---------- Raw data ----------
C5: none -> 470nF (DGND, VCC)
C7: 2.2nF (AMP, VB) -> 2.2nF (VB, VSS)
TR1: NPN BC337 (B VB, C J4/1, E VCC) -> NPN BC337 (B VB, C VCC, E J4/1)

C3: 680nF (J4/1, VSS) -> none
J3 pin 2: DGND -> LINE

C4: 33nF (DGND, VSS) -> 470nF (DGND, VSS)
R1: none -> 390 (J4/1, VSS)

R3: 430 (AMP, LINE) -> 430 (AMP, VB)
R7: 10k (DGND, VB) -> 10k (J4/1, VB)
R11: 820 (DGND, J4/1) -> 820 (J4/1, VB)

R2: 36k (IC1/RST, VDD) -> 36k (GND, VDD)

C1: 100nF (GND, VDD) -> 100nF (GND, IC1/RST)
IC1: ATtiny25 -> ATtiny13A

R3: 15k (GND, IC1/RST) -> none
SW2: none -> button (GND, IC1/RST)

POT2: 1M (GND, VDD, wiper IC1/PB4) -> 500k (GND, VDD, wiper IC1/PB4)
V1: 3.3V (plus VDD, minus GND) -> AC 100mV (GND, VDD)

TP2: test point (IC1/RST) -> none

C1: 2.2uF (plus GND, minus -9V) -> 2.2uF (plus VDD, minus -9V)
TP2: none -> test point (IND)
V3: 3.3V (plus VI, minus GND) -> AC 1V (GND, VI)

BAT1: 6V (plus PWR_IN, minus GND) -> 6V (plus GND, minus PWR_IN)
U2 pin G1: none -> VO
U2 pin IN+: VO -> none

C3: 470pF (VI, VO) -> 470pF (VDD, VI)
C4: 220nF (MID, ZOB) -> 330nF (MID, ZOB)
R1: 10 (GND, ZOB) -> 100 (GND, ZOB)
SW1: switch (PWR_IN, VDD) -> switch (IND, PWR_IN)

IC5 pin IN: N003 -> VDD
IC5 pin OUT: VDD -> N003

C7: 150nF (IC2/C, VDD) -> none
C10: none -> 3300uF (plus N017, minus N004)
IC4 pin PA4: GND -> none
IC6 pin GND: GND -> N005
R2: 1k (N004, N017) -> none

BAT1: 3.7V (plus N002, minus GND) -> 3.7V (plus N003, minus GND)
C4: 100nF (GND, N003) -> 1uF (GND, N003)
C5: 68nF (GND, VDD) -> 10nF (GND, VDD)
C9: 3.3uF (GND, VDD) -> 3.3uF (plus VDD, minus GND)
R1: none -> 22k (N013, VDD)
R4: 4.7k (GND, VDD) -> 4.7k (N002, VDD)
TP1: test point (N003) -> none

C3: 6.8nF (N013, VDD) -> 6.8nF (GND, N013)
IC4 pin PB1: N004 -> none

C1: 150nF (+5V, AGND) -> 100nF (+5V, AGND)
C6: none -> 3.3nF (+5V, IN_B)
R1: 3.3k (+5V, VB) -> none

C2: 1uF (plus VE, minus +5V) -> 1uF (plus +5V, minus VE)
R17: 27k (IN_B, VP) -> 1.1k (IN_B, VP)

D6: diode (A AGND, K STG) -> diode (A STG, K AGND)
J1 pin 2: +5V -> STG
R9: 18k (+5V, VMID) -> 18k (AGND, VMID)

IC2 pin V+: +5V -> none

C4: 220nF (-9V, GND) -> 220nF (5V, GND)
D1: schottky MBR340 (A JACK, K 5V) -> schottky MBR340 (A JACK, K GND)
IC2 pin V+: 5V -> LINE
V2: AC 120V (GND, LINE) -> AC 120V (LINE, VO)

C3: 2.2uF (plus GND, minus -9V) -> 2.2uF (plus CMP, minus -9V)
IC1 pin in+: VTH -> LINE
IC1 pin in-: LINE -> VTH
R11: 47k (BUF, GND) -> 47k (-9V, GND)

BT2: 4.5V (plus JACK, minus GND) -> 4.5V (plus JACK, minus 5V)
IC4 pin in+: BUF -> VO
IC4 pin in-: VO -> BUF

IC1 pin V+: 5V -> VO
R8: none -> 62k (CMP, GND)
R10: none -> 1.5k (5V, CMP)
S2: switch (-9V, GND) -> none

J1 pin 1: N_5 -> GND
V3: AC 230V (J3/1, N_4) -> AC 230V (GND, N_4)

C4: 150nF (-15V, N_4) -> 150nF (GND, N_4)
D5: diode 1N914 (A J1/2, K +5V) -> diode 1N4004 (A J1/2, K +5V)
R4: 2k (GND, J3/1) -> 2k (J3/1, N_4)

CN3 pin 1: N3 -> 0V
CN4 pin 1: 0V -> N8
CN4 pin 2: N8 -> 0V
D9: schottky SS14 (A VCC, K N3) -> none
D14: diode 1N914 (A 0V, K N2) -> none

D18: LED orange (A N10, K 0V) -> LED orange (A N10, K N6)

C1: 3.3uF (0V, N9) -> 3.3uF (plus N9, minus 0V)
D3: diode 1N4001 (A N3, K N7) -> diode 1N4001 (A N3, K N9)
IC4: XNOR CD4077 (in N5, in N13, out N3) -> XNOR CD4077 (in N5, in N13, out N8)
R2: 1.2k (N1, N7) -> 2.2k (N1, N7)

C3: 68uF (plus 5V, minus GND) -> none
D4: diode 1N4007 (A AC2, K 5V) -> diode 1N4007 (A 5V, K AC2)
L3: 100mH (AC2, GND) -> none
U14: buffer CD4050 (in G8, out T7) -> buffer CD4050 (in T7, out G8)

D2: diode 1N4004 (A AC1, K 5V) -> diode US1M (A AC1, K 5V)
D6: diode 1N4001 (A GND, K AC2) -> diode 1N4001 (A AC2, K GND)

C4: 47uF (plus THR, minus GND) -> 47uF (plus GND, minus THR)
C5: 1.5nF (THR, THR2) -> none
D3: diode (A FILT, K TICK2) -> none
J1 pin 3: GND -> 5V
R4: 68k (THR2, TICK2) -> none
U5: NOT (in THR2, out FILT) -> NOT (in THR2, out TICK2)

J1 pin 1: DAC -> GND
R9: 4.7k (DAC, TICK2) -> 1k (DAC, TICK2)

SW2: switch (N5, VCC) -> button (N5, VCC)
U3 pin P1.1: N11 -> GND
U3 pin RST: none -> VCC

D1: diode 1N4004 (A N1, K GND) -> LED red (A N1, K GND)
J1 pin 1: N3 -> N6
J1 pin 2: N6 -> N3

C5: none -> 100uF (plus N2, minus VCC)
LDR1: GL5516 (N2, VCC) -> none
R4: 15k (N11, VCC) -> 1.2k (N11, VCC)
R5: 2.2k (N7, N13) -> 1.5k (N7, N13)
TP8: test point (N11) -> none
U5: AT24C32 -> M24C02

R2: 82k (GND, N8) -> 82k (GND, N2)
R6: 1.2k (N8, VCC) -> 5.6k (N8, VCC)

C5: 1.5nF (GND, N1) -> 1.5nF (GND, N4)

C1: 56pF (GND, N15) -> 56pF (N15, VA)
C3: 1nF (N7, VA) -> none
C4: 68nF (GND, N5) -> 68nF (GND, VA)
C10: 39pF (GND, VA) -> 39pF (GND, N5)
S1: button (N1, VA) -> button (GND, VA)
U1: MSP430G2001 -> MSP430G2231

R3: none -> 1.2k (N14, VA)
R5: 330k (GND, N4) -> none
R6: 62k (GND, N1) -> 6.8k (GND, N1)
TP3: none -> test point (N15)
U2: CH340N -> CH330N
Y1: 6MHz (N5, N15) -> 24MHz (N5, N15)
----------
• **Problem details**
What you return must be the lines above that run from the line with "R3: 15k (GND, IC1/RST) -> none" to the line with "IC5 pin OUT: VDD -> N003", inclusive, each copied exactly.

• **Solution for this task**
R3: 15k (GND, IC1/RST) -> none
SW2: none -> button (GND, IC1/RST)

POT2: 1M (GND, VDD, wiper IC1/PB4) -> 500k (GND, VDD, wiper IC1/PB4)
V1: 3.3V (plus VDD, minus GND) -> AC 100mV (GND, VDD)

TP2: test point (IC1/RST) -> none

C1: 2.2uF (plus GND, minus -9V) -> 2.2uF (plus VDD, minus -9V)
TP2: none -> test point (IND)
V3: 3.3V (plus VI, minus GND) -> AC 1V (GND, VI)

BAT1: 6V (plus PWR_IN, minus GND) -> 6V (plus GND, minus PWR_IN)
U2 pin G1: none -> VO
U2 pin IN+: VO -> none

C3: 470pF (VI, VO) -> 470pF (VDD, VI)
C4: 220nF (MID, ZOB) -> 330nF (MID, ZOB)
R1: 10 (GND, ZOB) -> 100 (GND, ZOB)
SW1: switch (PWR_IN, VDD) -> switch (IND, PWR_IN)

IC5 pin IN: N003 -> VDD
IC5 pin OUT: VDD -> N003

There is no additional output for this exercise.